**PROBLEM REQUIREMENTS**
In your reply, write out the records exactly, each line intact.

**TASK DATA**
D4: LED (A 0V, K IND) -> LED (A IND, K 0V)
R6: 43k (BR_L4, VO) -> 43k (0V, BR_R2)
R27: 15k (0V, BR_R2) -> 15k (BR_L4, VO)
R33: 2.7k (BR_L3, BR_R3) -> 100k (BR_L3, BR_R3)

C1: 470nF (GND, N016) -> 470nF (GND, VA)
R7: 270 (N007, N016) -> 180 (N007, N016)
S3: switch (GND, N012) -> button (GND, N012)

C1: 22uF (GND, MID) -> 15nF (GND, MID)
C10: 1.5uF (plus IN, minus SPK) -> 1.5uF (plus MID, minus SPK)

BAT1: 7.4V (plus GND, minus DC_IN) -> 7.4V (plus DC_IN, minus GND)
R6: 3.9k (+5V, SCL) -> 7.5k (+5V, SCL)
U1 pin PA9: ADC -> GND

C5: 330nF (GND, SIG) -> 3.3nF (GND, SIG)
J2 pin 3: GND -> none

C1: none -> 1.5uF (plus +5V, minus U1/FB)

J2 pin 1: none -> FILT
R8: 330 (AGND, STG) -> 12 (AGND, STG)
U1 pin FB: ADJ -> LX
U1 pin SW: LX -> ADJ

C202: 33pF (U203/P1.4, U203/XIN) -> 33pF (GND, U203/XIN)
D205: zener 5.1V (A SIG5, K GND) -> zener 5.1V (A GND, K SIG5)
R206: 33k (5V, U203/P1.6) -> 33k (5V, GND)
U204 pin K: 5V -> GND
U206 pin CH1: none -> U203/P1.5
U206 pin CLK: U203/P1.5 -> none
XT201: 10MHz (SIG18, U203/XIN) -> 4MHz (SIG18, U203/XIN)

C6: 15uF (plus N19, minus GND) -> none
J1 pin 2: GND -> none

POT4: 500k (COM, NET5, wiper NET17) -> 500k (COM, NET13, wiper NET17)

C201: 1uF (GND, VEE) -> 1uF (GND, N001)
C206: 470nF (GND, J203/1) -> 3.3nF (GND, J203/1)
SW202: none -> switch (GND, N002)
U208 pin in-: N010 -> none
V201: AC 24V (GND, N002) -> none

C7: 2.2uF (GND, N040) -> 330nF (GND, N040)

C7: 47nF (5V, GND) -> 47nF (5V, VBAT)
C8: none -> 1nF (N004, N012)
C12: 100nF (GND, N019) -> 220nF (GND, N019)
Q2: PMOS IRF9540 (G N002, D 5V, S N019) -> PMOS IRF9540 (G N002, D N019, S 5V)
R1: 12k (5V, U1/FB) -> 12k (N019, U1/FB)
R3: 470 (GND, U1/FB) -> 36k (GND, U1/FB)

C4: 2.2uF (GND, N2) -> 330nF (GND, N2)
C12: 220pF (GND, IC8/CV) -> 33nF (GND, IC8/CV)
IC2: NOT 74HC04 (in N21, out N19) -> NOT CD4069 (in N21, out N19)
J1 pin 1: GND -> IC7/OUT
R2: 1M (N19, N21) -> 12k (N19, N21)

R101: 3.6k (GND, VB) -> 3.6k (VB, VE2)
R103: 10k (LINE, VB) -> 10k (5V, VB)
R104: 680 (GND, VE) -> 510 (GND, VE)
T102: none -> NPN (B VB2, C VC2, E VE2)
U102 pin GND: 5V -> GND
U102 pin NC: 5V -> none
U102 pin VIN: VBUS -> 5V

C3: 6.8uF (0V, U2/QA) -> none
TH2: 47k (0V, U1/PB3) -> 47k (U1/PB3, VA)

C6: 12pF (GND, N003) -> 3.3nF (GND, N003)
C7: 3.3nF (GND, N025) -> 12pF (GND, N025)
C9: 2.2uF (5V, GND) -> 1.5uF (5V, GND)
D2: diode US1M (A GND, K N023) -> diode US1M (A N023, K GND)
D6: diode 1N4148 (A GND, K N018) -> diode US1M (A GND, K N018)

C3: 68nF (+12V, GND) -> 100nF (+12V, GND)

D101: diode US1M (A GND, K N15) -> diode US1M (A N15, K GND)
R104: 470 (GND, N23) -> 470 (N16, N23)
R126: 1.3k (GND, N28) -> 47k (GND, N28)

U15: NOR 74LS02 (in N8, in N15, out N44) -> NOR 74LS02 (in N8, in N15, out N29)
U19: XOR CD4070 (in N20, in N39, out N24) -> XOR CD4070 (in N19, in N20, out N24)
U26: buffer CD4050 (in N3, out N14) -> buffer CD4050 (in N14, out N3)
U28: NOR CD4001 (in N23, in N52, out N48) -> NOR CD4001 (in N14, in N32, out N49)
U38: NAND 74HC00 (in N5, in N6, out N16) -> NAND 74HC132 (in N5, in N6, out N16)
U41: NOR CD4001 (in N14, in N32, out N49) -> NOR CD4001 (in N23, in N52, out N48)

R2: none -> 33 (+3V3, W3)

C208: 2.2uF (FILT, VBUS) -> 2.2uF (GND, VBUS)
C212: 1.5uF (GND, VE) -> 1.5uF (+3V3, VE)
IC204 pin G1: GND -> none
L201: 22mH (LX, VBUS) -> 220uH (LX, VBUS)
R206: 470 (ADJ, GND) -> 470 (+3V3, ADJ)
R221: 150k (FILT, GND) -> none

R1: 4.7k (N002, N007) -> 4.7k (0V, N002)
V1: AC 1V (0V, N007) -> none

**EXPECTED ANSWER**
D4: LED (A 0V, K IND) -> LED (A IND, K 0V)
R6: 43k (BR_L4, VO) -> 43k (0V, BR_R2)
R27: 15k (0V, BR_R2) -> 15k (BR_L4, VO)
R33: 2.7k (BR_L3, BR_R3) -> 100k (BR_L3, BR_R3)

C1: 470nF (GND, N016) -> 470nF (GND, VA)
R7: 270 (N007, N016) -> 180 (N007, N016)
S3: switch (GND, N012) -> button (GND, N012)

C1: 22uF (GND, MID) -> 15nF (GND, MID)
C10: 1.5uF (plus IN, minus SPK) -> 1.5uF (plus MID, minus SPK)

BAT1: 7.4V (plus GND, minus DC_IN) -> 7.4V (plus DC_IN, minus GND)
R6: 3.9k (+5V, SCL) -> 7.5k (+5V, SCL)
U1 pin PA9: ADC -> GND

C5: 330nF (GND, SIG) -> 3.3nF (GND, SIG)
J2 pin 3: GND -> none

C1: none -> 1.5uF (plus +5V, minus U1/FB)

J2 pin 1: none -> FILT
R8: 330 (AGND, STG) -> 12 (AGND, STG)
U1 pin FB: ADJ -> LX
U1 pin SW: LX -> ADJ

C202: 33pF (U203/P1.4, U203/XIN) -> 33pF (GND, U203/XIN)
D205: zener 5.1V (A SIG5, K GND) -> zener 5.1V (A GND, K SIG5)
R206: 33k (5V, U203/P1.6) -> 33k (5V, GND)
U204 pin K: 5V -> GND
U206 pin CH1: none -> U203/P1.5
U206 pin CLK: U203/P1.5 -> none
XT201: 10MHz (SIG18, U203/XIN) -> 4MHz (SIG18, U203/XIN)

C6: 15uF (plus N19, minus GND) -> none
J1 pin 2: GND -> none

POT4: 500k (COM, NET5, wiper NET17) -> 500k (COM, NET13, wiper NET17)

C201: 1uF (GND, VEE) -> 1uF (GND, N001)
C206: 470nF (GND, J203/1) -> 3.3nF (GND, J203/1)
SW202: none -> switch (GND, N002)
U208 pin in-: N010 -> none
V201: AC 24V (GND, N002) -> none

C7: 2.2uF (GND, N040) -> 330nF (GND, N040)

C7: 47nF (5V, GND) -> 47nF (5V, VBAT)
C8: none -> 1nF (N004, N012)
C12: 100nF (GND, N019) -> 220nF (GND, N019)
Q2: PMOS IRF9540 (G N002, D 5V, S N019) -> PMOS IRF9540 (G N002, D N019, S 5V)
R1: 12k (5V, U1/FB) -> 12k (N019, U1/FB)
R3: 470 (GND, U1/FB) -> 36k (GND, U1/FB)

C4: 2.2uF (GND, N2) -> 330nF (GND, N2)
C12: 220pF (GND, IC8/CV) -> 33nF (GND, IC8/CV)
IC2: NOT 74HC04 (in N21, out N19) -> NOT CD4069 (in N21, out N19)
J1 pin 1: GND -> IC7/OUT
R2: 1M (N19, N21) -> 12k (N19, N21)

R101: 3.6k (GND, VB) -> 3.6k (VB, VE2)
R103: 10k (LINE, VB) -> 10k (5V, VB)
R104: 680 (GND, VE) -> 510 (GND, VE)
T102: none -> NPN (B VB2, C VC2, E VE2)
U102 pin GND: 5V -> GND
U102 pin NC: 5V -> none
U102 pin VIN: VBUS -> 5V

C3: 6.8uF (0V, U2/QA) -> none
TH2: 47k (0V, U1/PB3) -> 47k (U1/PB3, VA)

C6: 12pF (GND, N003) -> 3.3nF (GND, N003)
C7: 3.3nF (GND, N025) -> 12pF (GND, N025)
C9: 2.2uF (5V, GND) -> 1.5uF (5V, GND)
D2: diode US1M (A GND, K N023) -> diode US1M (A N023, K GND)
D6: diode 1N4148 (A GND, K N018) -> diode US1M (A GND, K N018)

C3: 68nF (+12V, GND) -> 100nF (+12V, GND)

D101: diode US1M (A GND, K N15) -> diode US1M (A N15, K GND)
R104: 470 (GND, N23) -> 470 (N16, N23)
R126: 1.3k (GND, N28) -> 47k (GND, N28)

U15: NOR 74LS02 (in N8, in N15, out N44) -> NOR 74LS02 (in N8, in N15, out N29)
U19: XOR CD4070 (in N20, in N39, out N24) -> XOR CD4070 (in N19, in N20, out N24)
U26: buffer CD4050 (in N3, out N14) -> buffer CD4050 (in N14, out N3)
U28: NOR CD4001 (in N23, in N52, out N48) -> NOR CD4001 (in N14, in N32, out N49)
U38: NAND 74HC00 (in N5, in N6, out N16) -> NAND 74HC132 (in N5, in N6, out N16)
U41: NOR CD4001 (in N14, in N32, out N49) -> NOR CD4001 (in N23, in N52, out N48)

R2: none -> 33 (+3V3, W3)

C208: 2.2uF (FILT, VBUS) -> 2.2uF (GND, VBUS)
C212: 1.5uF (GND, VE) -> 1.5uF (+3V3, VE)
IC204 pin G1: GND -> none
L201: 22mH (LX, VBUS) -> 220uH (LX, VBUS)
R206: 470 (ADJ, GND) -> 470 (+3V3, ADJ)
R221: 150k (FILT, GND) -> none

R1: 4.7k (N002, N007) -> 4.7k (0V, N002)
V1: AC 1V (0V, N007) -> none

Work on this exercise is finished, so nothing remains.